Task brief
The answer must consist of every line from the entries that holds the word "round".

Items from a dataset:
[Start of section]

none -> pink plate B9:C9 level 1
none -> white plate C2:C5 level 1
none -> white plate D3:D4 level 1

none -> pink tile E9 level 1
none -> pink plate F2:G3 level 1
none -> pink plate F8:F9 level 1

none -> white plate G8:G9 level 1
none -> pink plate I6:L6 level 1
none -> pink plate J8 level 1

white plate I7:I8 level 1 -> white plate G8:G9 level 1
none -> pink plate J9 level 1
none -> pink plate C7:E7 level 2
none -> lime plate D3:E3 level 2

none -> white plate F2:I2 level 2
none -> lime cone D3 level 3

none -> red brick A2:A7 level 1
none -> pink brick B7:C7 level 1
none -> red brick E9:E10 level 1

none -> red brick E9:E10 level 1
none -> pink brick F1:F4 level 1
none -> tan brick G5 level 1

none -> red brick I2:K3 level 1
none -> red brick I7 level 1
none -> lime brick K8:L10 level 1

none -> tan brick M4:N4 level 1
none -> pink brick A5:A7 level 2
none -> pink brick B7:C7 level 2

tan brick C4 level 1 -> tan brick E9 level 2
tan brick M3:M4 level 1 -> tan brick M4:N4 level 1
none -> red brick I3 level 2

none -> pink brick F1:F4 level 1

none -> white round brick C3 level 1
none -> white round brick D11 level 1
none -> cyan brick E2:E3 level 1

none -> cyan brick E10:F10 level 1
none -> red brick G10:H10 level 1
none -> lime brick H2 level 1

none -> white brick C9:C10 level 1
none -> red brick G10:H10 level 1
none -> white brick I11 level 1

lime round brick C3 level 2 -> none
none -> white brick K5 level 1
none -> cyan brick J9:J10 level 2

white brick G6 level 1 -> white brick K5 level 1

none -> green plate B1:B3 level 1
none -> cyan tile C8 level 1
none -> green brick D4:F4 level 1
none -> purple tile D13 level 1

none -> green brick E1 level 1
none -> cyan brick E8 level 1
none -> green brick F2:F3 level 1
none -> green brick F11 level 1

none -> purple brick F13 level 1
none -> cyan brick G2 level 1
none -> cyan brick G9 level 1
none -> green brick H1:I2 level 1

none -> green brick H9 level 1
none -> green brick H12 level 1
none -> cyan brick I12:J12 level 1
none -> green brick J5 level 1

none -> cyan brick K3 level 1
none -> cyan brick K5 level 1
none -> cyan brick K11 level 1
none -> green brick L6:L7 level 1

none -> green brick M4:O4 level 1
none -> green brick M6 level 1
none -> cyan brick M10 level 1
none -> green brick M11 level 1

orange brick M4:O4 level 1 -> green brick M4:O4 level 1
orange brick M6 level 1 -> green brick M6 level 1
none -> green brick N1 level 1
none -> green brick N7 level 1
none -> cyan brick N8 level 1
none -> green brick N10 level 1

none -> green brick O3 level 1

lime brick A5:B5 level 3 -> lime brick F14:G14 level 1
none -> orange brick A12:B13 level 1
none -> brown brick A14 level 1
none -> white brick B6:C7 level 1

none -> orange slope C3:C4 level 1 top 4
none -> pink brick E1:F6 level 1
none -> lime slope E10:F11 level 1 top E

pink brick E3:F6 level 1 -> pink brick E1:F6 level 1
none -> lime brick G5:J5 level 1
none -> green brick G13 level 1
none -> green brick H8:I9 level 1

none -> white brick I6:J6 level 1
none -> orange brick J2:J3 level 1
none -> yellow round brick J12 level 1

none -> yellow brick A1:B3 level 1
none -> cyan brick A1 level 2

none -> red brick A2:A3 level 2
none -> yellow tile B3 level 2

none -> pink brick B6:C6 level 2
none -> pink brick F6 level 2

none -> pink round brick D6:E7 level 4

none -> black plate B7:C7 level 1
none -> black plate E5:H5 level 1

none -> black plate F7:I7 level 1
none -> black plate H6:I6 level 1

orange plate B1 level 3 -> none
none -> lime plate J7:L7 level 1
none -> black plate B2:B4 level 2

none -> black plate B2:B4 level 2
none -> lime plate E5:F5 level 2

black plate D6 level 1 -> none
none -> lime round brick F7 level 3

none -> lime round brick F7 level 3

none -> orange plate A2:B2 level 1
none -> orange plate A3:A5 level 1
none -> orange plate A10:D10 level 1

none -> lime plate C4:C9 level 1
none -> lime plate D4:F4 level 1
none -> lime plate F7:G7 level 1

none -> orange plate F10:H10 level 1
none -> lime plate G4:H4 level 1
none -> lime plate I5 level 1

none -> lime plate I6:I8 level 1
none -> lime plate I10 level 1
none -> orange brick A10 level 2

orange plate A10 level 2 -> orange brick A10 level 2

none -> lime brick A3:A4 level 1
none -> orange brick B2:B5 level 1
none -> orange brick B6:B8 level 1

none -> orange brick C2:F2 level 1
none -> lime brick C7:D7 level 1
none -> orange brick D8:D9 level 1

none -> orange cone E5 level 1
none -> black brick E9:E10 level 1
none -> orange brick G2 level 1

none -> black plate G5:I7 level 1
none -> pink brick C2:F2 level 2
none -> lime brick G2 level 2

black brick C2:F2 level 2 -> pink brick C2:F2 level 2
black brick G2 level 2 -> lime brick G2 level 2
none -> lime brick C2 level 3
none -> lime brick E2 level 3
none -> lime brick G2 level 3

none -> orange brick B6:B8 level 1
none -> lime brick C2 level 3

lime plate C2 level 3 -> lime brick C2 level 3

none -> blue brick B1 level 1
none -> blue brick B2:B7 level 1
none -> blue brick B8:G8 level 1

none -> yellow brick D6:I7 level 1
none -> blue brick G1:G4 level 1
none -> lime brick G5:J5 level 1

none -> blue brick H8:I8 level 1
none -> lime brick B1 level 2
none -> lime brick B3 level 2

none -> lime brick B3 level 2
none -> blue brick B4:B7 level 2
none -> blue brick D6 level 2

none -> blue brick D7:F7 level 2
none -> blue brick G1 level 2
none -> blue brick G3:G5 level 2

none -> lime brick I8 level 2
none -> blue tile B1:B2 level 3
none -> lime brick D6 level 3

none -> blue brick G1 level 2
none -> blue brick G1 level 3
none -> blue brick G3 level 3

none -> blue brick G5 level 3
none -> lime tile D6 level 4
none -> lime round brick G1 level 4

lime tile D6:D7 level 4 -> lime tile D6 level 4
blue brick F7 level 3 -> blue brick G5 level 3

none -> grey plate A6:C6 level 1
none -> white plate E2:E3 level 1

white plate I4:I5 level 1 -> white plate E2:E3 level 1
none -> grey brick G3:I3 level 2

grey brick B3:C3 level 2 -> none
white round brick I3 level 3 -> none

[End of section]

Solution
none -> white round brick C3 level 1
none -> white round brick D11 level 1
lime round brick C3 level 2 -> none
none -> yellow round brick J12 level 1
none -> pink round brick D6:E7 level 4
none -> lime round brick F7 level 3
none -> lime round brick F7 level 3
none -> lime round brick G1 level 4
white round brick I3 level 3 -> none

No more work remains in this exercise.